= Records for this exercise =
———

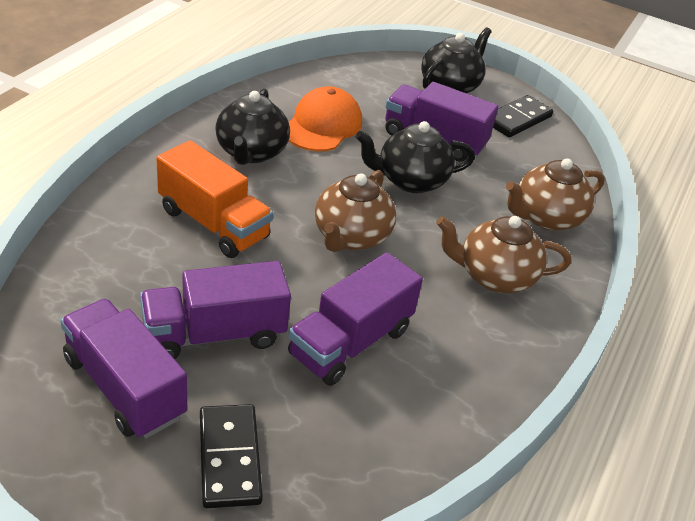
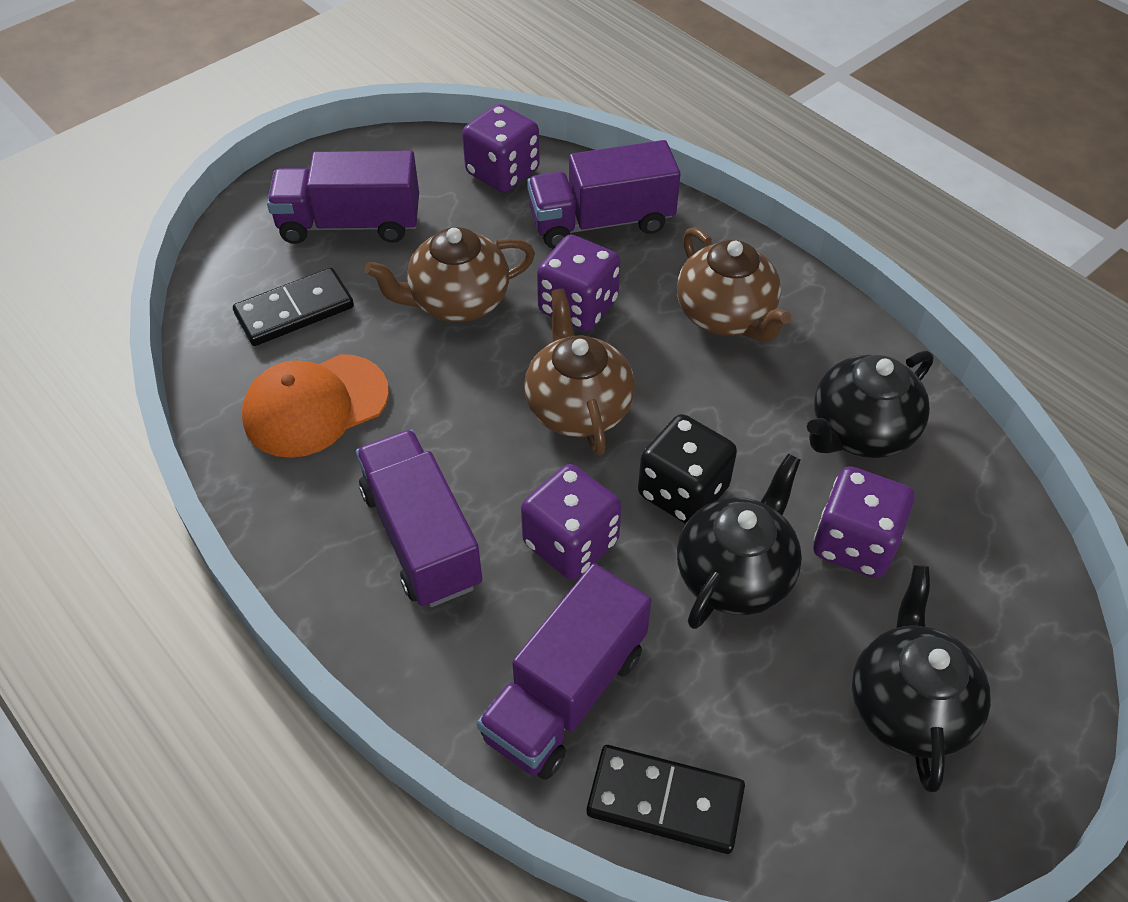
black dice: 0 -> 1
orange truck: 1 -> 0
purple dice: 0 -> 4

———

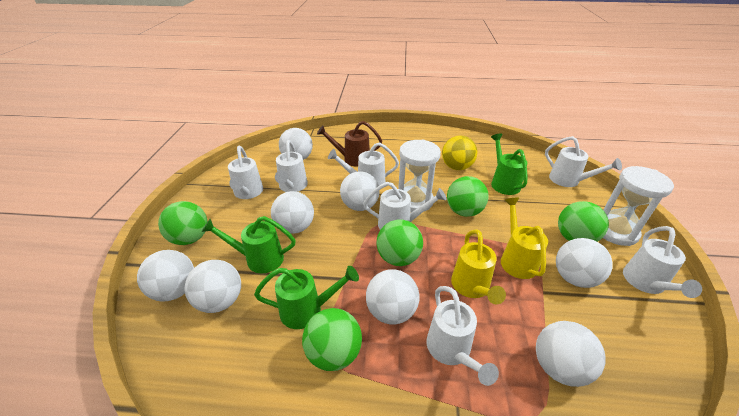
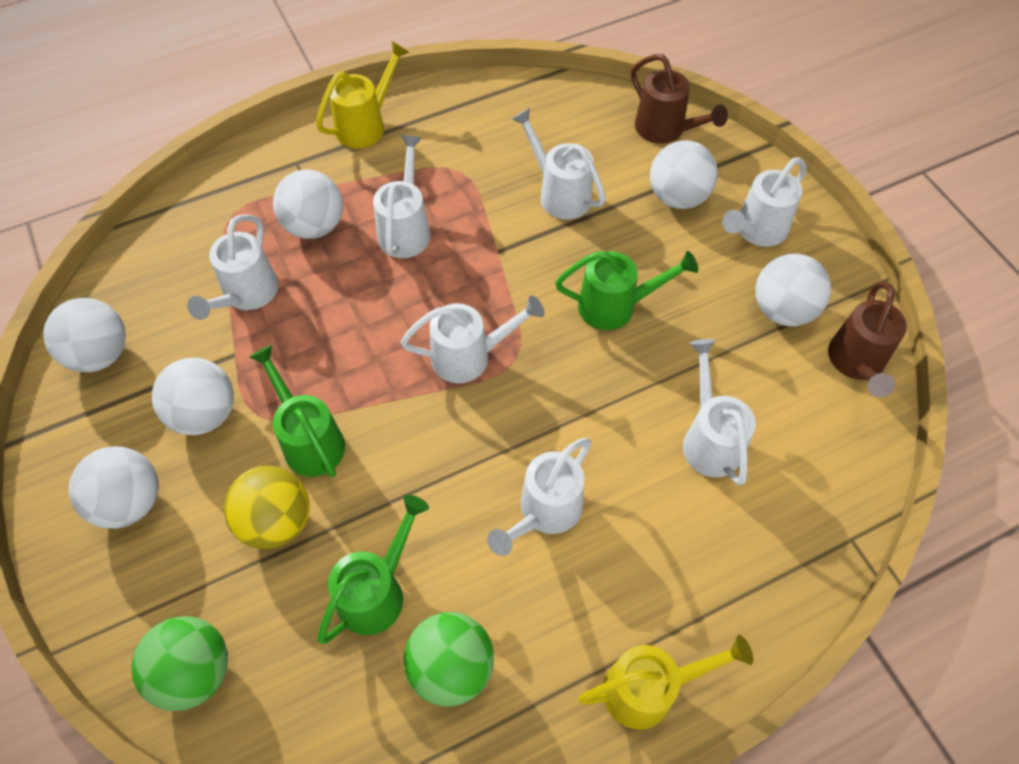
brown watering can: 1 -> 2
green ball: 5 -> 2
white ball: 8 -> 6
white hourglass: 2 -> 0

———

= Task requirements =
Nothing but the lines above from the one containing "brown watering can: 1 -> 2" through the one containing "white hourglass: 2 -> 0" should appear in the answer, each repeated exactly.

= Response to the task =
brown watering can: 1 -> 2
green ball: 5 -> 2
white ball: 8 -> 6
white hourglass: 2 -> 0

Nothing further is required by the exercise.